(Beginning of Records provided)

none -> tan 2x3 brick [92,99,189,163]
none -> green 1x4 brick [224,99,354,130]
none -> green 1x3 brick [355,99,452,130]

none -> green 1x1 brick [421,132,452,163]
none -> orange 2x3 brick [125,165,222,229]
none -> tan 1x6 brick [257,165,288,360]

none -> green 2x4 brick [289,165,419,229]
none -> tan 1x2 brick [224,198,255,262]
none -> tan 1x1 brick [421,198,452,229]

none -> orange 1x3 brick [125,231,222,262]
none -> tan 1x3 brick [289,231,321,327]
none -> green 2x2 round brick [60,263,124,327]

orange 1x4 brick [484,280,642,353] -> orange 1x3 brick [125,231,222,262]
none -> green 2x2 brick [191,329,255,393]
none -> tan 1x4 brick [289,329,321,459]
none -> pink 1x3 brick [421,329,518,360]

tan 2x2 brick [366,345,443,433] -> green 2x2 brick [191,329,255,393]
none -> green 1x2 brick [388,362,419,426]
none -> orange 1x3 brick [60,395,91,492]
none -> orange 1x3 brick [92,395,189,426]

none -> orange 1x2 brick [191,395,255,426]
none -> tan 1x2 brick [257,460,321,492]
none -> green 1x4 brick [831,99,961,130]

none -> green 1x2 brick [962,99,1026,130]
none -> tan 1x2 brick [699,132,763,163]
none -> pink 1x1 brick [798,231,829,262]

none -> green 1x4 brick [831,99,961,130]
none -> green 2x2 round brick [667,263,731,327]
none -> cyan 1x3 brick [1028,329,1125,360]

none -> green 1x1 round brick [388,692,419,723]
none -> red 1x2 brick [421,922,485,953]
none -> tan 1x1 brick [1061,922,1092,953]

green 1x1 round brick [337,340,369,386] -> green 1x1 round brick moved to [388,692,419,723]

(End of Records provided)
(Beginning of Records provided)

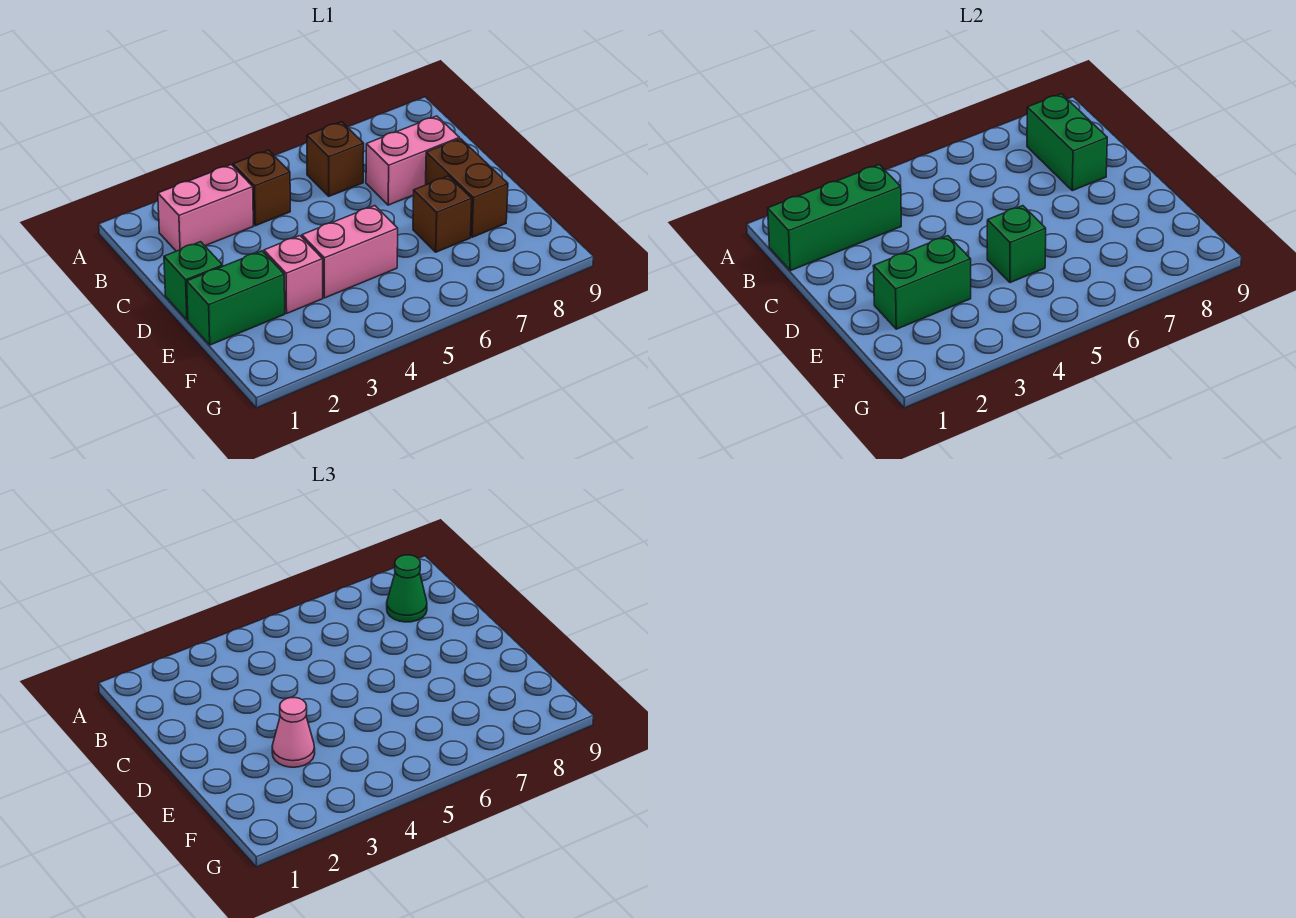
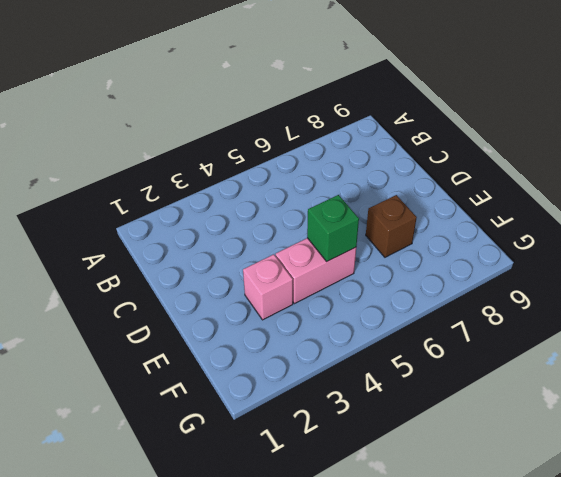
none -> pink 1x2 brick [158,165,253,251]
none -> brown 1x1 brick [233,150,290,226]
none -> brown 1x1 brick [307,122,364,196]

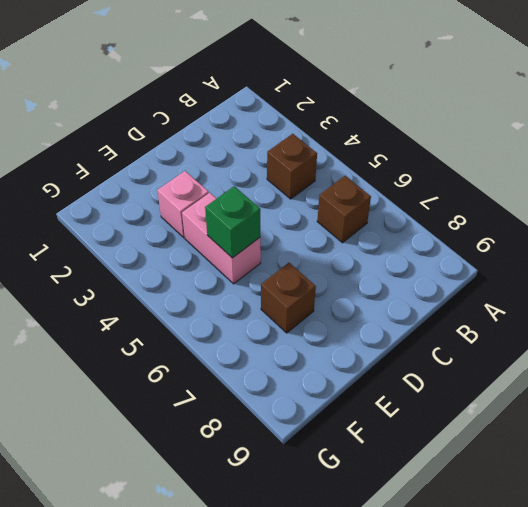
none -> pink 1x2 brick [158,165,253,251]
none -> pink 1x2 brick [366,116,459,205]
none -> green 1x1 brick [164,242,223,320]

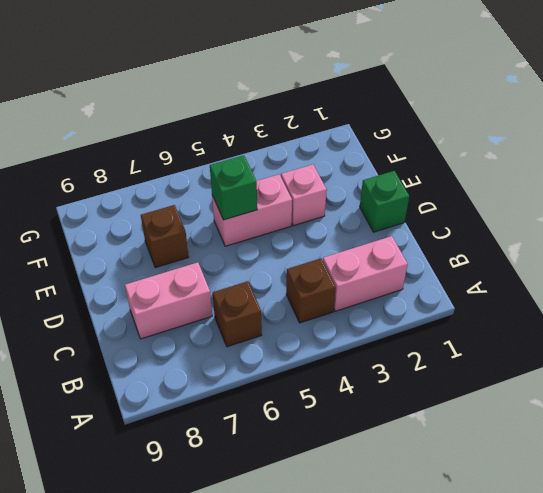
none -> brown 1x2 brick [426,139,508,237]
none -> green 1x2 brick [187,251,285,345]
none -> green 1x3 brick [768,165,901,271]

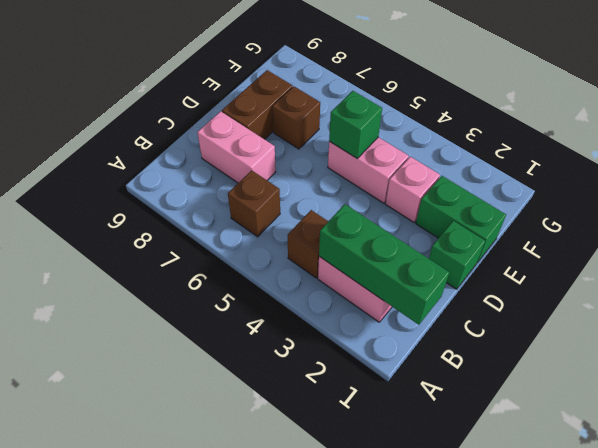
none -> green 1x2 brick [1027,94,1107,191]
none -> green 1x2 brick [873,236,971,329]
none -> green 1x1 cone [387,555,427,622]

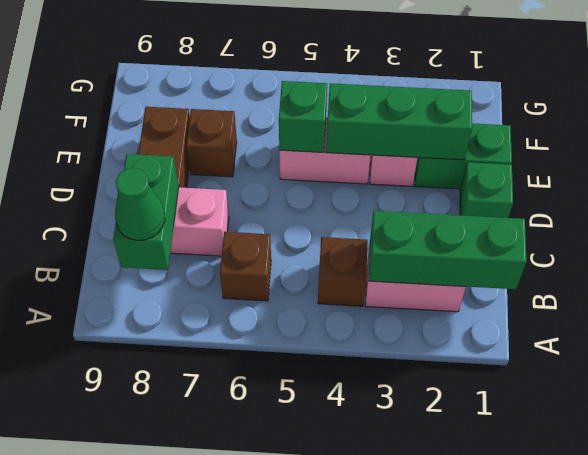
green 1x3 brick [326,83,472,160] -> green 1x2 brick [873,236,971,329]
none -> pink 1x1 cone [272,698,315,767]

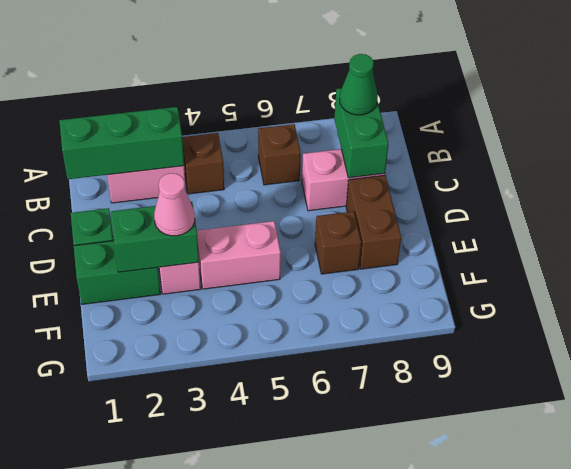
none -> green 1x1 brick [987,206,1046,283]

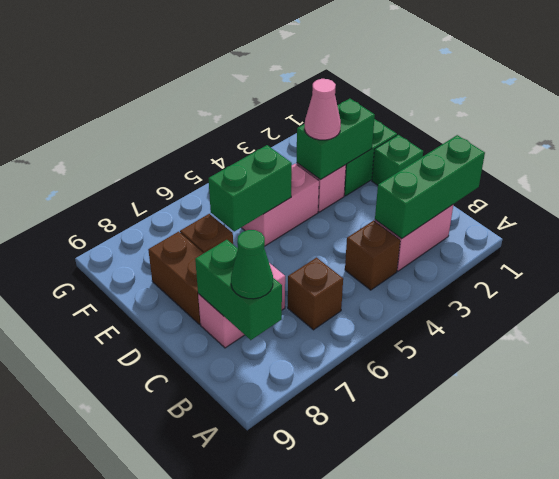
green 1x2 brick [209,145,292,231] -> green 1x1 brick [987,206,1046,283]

(End of Records provided)

## Requirement
Every line above from the line with "none -> pink 1x1 brick [798,231,829,262]" to the line with "green 1x1 round brick [337,340,369,386]", inclusive, must be returned exactly; no other line belongs in the reply.

## Output below
none -> pink 1x1 brick [798,231,829,262]

none -> green 1x4 brick [831,99,961,130]
none -> green 2x2 round brick [667,263,731,327]
none -> cyan 1x3 brick [1028,329,1125,360]

none -> green 1x1 round brick [388,692,419,723]
none -> red 1x2 brick [421,922,485,953]
none -> tan 1x1 brick [1061,922,1092,953]

green 1x1 round brick [337,340,369,386] -> green 1x1 round brick moved to [388,692,419,723]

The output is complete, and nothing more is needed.